Source material:
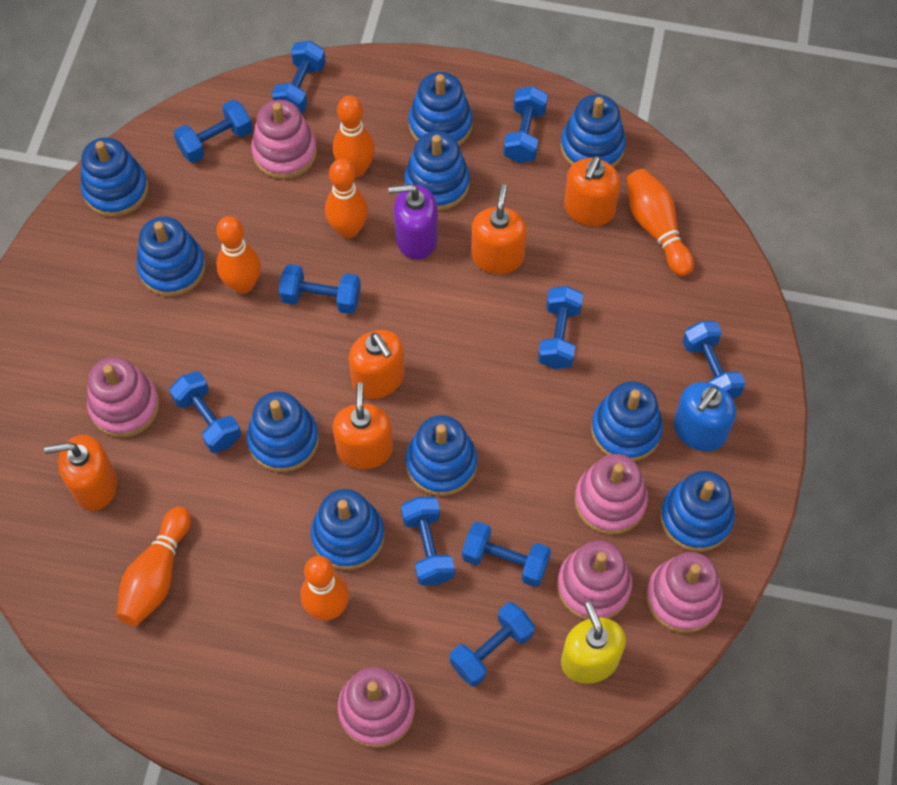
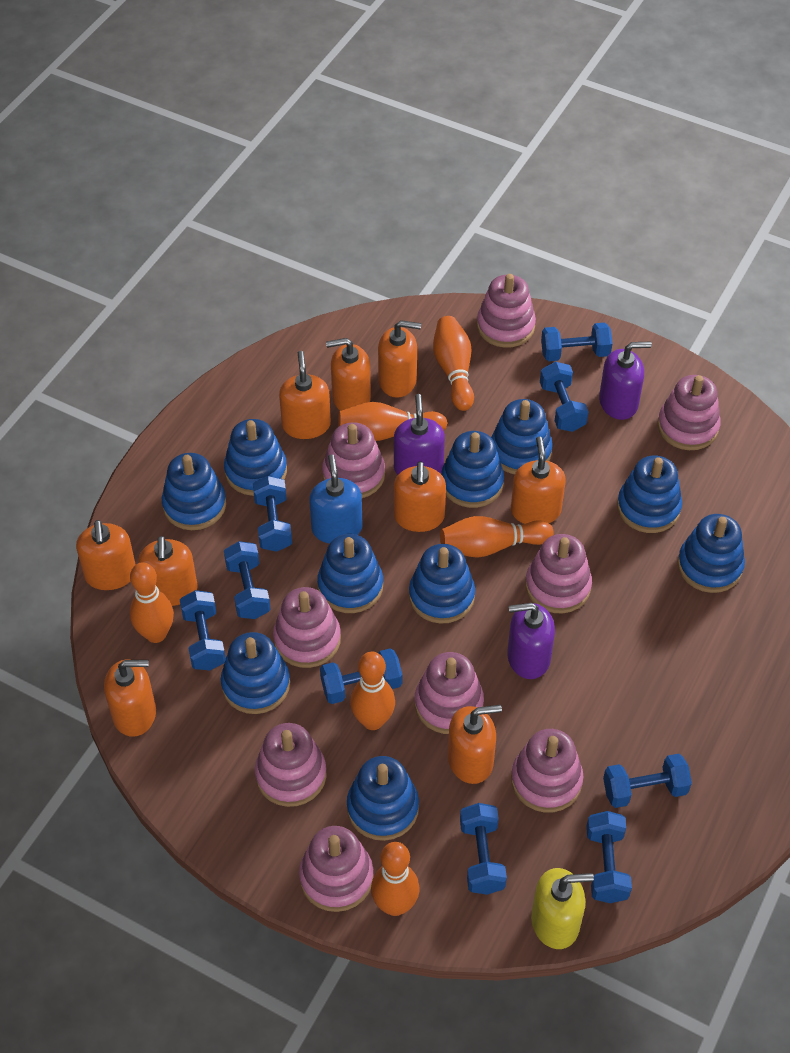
blue dumbbell: 10 -> 9
orange soap dispenser: 5 -> 9
pink stacking toy: 6 -> 9
purple soap dispenser: 1 -> 3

Assigned task:
Which of the lines above mention the word "dispenser"? Pull those lines out.

Solution to this task:
orange soap dispenser: 5 -> 9
purple soap dispenser: 1 -> 3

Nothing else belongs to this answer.